**Directions:**
In exact form, please repeat the records from their opening line down to the line with "(650, 414) = (386, 309): none -> red heart", including that line.

____ Data supplied

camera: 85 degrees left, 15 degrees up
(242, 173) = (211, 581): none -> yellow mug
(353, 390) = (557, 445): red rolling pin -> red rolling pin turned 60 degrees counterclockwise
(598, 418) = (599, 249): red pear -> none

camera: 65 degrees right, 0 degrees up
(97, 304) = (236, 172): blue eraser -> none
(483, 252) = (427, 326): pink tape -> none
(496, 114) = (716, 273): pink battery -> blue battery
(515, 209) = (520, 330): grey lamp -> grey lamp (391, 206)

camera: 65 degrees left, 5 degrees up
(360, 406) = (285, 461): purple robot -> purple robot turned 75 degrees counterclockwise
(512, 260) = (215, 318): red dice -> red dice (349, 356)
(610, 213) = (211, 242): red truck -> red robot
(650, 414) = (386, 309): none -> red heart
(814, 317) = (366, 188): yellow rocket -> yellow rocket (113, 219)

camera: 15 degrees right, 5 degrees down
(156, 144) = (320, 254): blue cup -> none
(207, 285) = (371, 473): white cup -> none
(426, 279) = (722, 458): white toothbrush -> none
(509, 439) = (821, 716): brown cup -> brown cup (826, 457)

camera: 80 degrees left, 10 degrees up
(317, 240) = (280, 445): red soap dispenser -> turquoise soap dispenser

________

**Response area:**
camera: 85 degrees left, 15 degrees up
(242, 173) = (211, 581): none -> yellow mug
(353, 390) = (557, 445): red rolling pin -> red rolling pin turned 60 degrees counterclockwise
(598, 418) = (599, 249): red pear -> none

camera: 65 degrees right, 0 degrees up
(97, 304) = (236, 172): blue eraser -> none
(483, 252) = (427, 326): pink tape -> none
(496, 114) = (716, 273): pink battery -> blue battery
(515, 209) = (520, 330): grey lamp -> grey lamp (391, 206)

camera: 65 degrees left, 5 degrees up
(360, 406) = (285, 461): purple robot -> purple robot turned 75 degrees counterclockwise
(512, 260) = (215, 318): red dice -> red dice (349, 356)
(610, 213) = (211, 242): red truck -> red robot
(650, 414) = (386, 309): none -> red heart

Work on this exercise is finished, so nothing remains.